# Scene change data
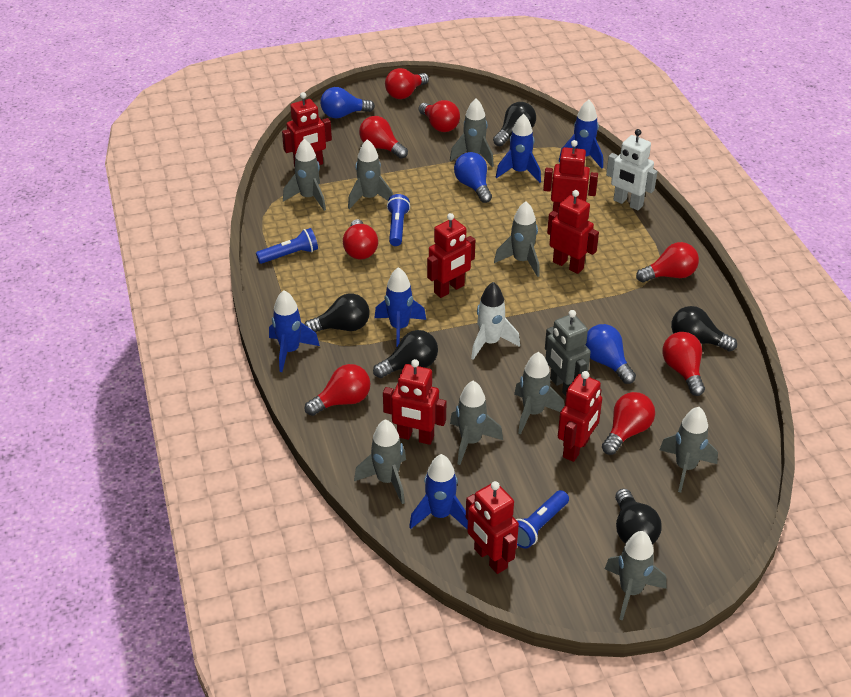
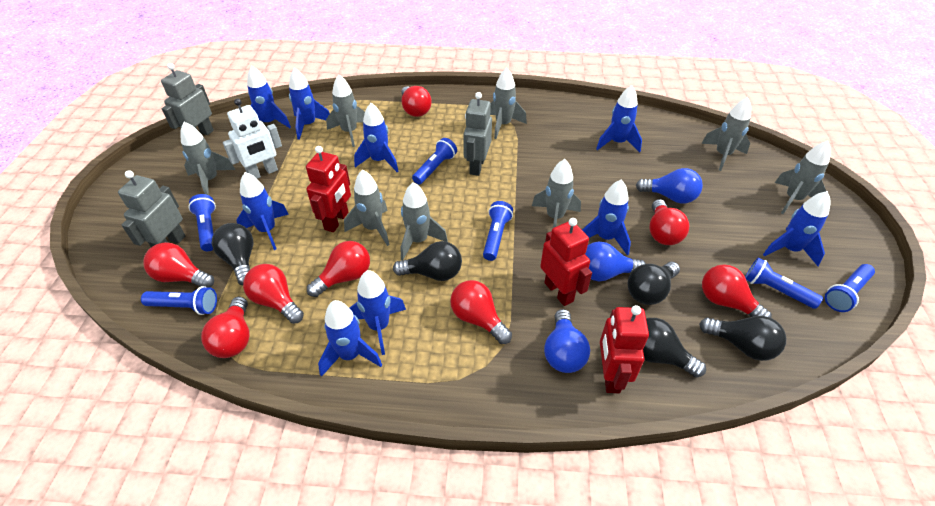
blue flashlight: 3 -> 6
blue rocket: 5 -> 9
grey robot: 1 -> 3
grey rocket: 9 -> 8
red robot: 7 -> 3
white rocket: 1 -> 0

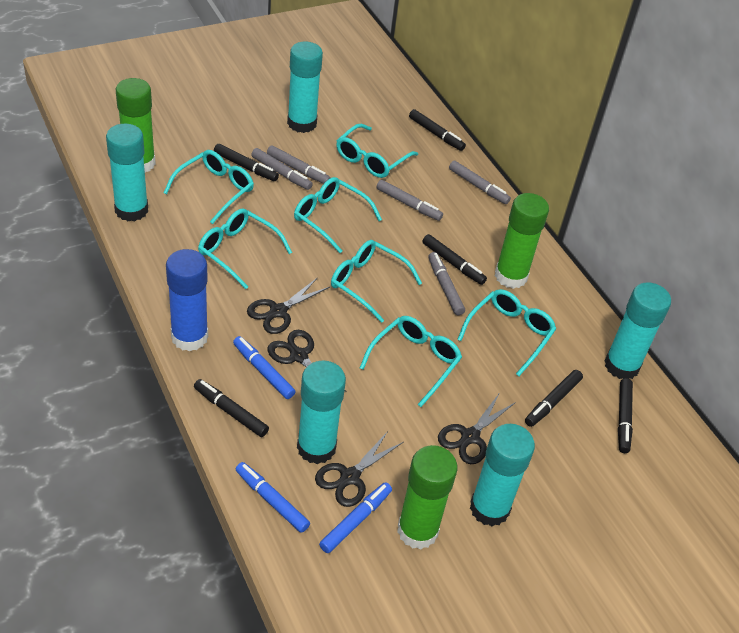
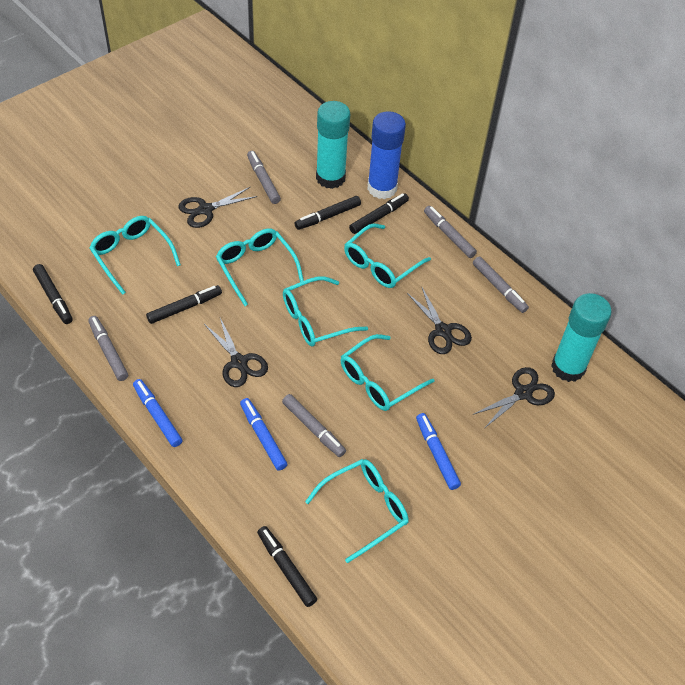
black marker: 6 -> 5
green glue stick: 3 -> 0
turquoise glasses: 7 -> 6
turquoise glue stick: 5 -> 2

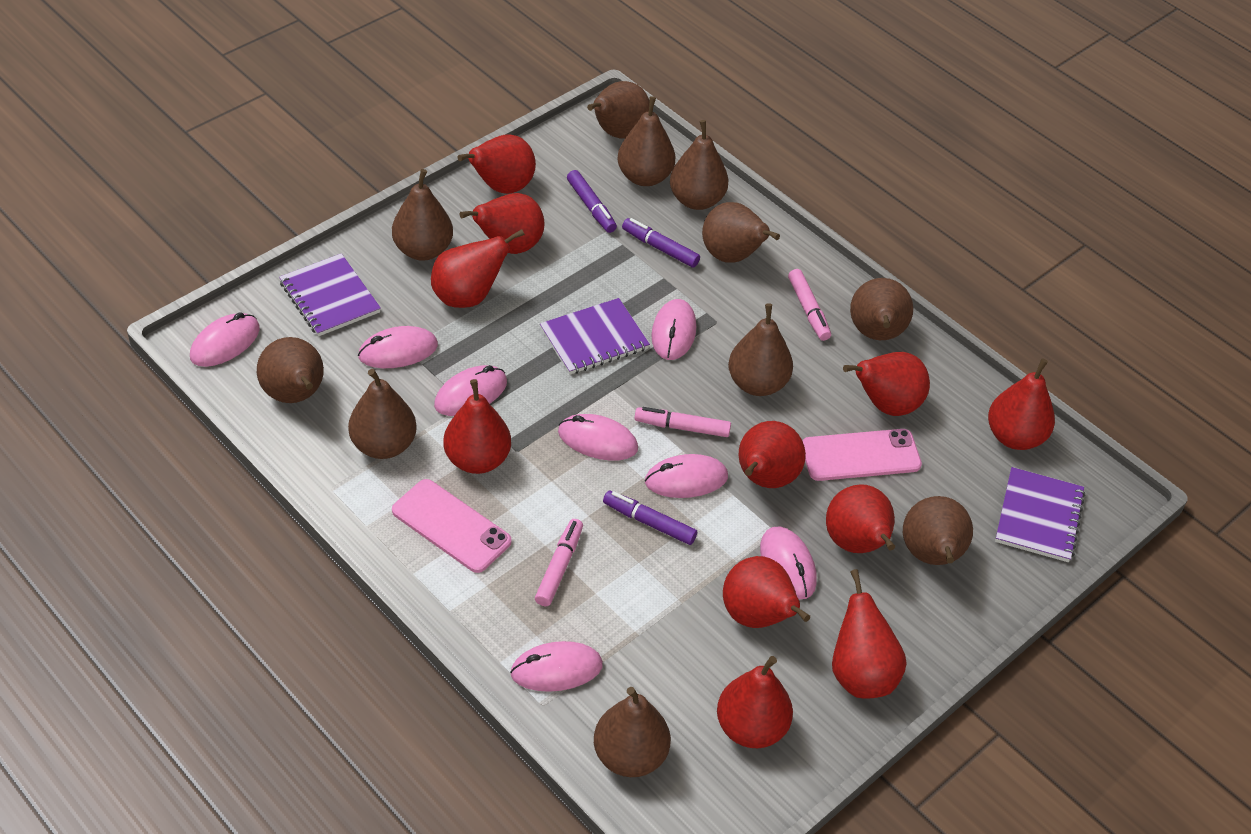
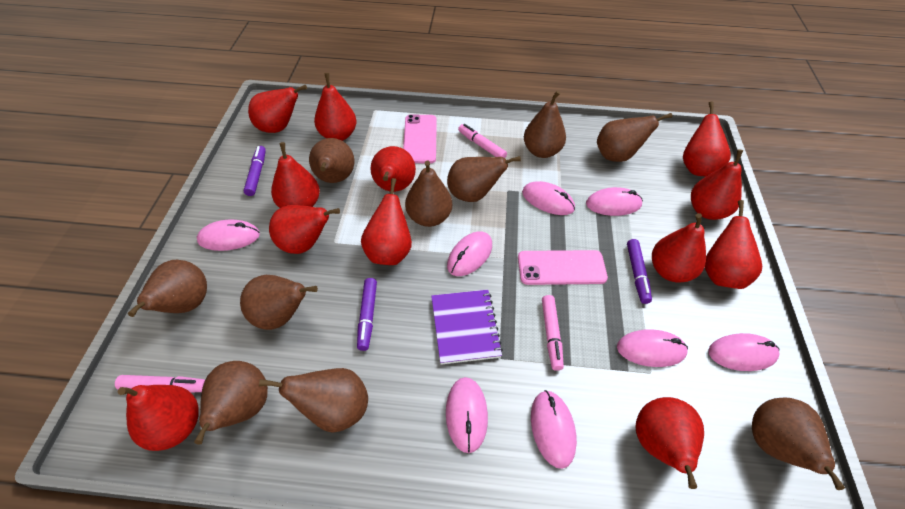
brown pear: 11 -> 10
purple notebook: 3 -> 1
red pear: 11 -> 12

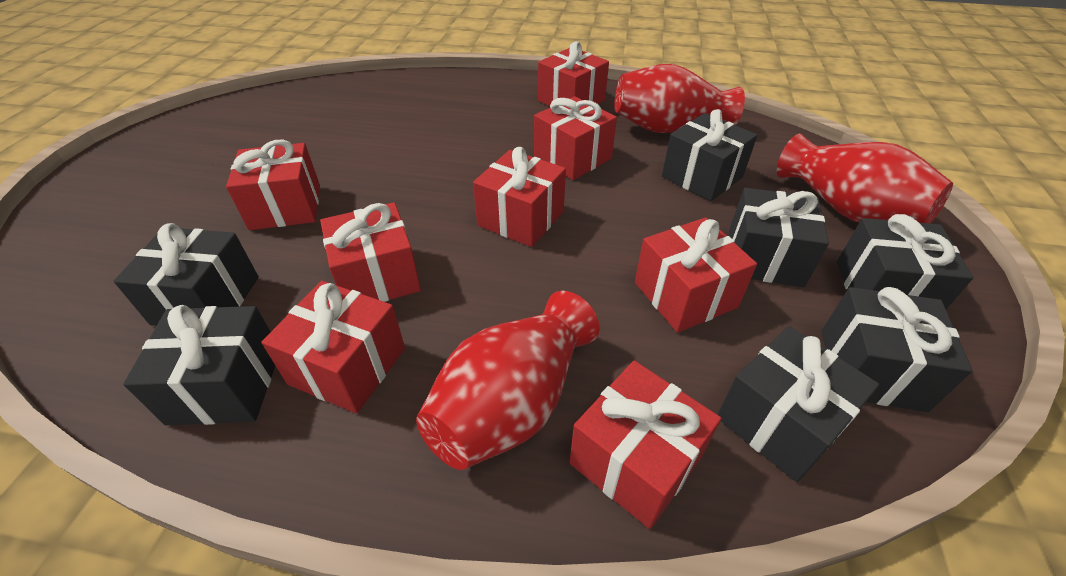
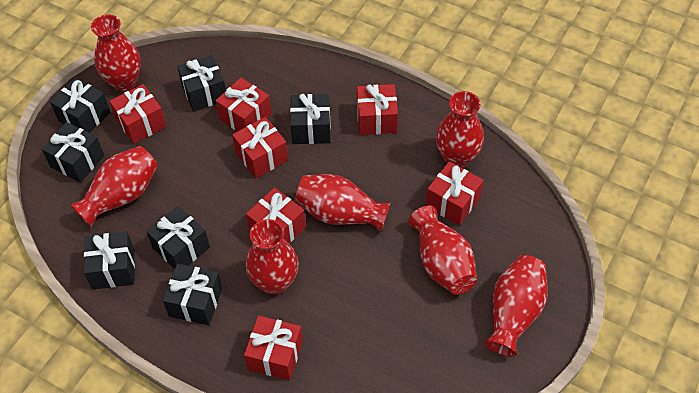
red gift: 8 -> 7
red vase: 3 -> 7

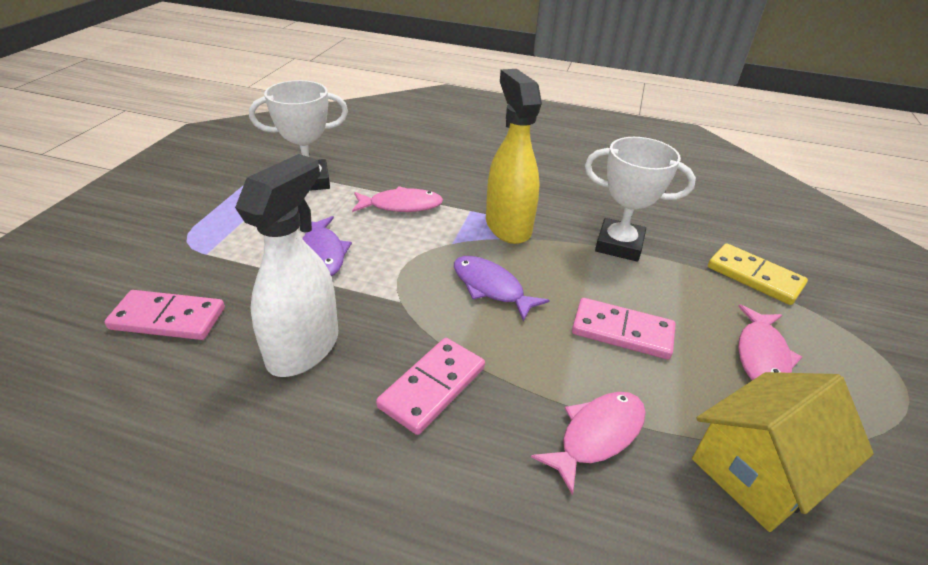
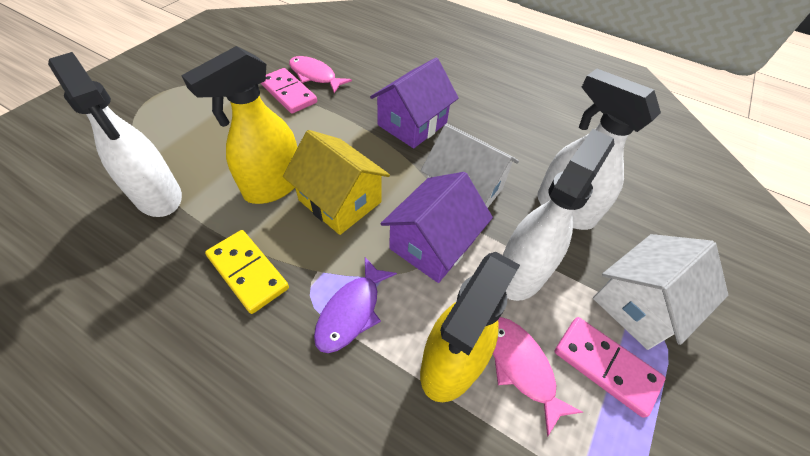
pink domino: 3 -> 2
pink fish: 3 -> 2
purple fish: 2 -> 1
purple house: 0 -> 2
white house: 0 -> 2
white spray bottle: 1 -> 3
white trophy: 2 -> 0
yellow spray bottle: 1 -> 2

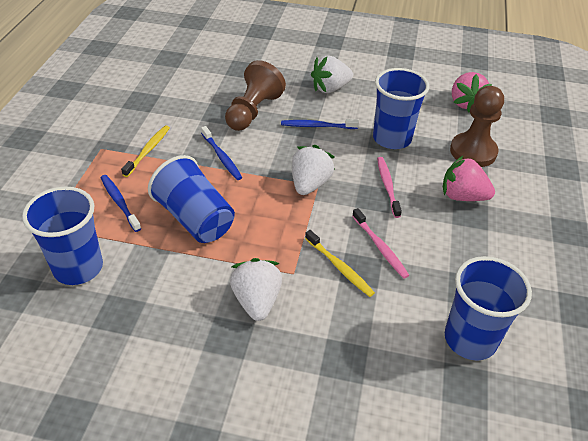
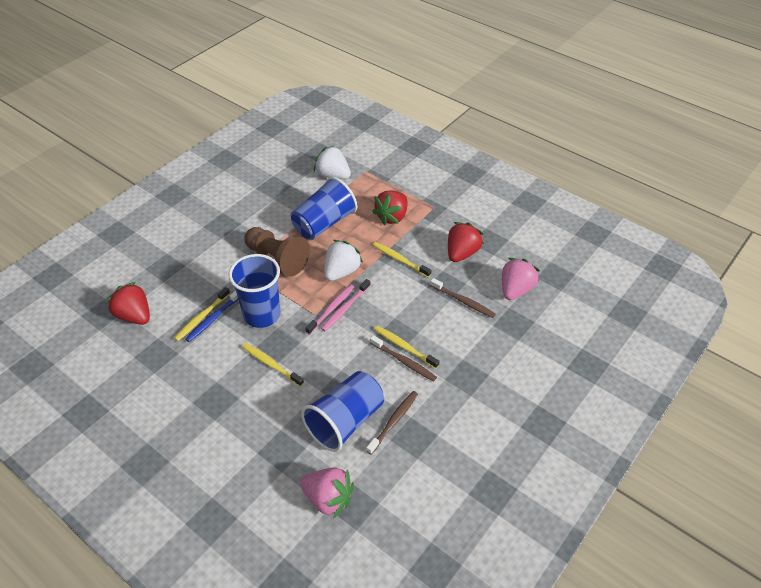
blue cup: 4 -> 3
blue toothbrush: 3 -> 1
brown pawn: 2 -> 1
brown toothbrush: 0 -> 3
red strawberry: 0 -> 3
white strawberry: 3 -> 2
yellow toothbrush: 2 -> 4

# Task directions
The expected output is every line of the data, unchanged, with the pictures skipped.

# Result below
blue flashlight: 3 -> 6
blue rocket: 5 -> 9
grey robot: 1 -> 3
grey rocket: 9 -> 8
red robot: 7 -> 3
white rocket: 1 -> 0

black marker: 6 -> 5
green glue stick: 3 -> 0
turquoise glasses: 7 -> 6
turquoise glue stick: 5 -> 2

brown pear: 11 -> 10
purple notebook: 3 -> 1
red pear: 11 -> 12

red gift: 8 -> 7
red vase: 3 -> 7

pink domino: 3 -> 2
pink fish: 3 -> 2
purple fish: 2 -> 1
purple house: 0 -> 2
white house: 0 -> 2
white spray bottle: 1 -> 3
white trophy: 2 -> 0
yellow spray bottle: 1 -> 2

blue cup: 4 -> 3
blue toothbrush: 3 -> 1
brown pawn: 2 -> 1
brown toothbrush: 0 -> 3
red strawberry: 0 -> 3
white strawberry: 3 -> 2
yellow toothbrush: 2 -> 4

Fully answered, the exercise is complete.